╭─ Records to process

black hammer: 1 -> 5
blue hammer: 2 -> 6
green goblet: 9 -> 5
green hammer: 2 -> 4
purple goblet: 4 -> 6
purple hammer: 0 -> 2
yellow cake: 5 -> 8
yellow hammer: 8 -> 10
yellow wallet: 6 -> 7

╰─

Work item
Every line of the material above that has the string "hammer" needs pulling out.

Solution for this problem
black hammer: 1 -> 5
blue hammer: 2 -> 6
green hammer: 2 -> 4
purple hammer: 0 -> 2
yellow hammer: 8 -> 10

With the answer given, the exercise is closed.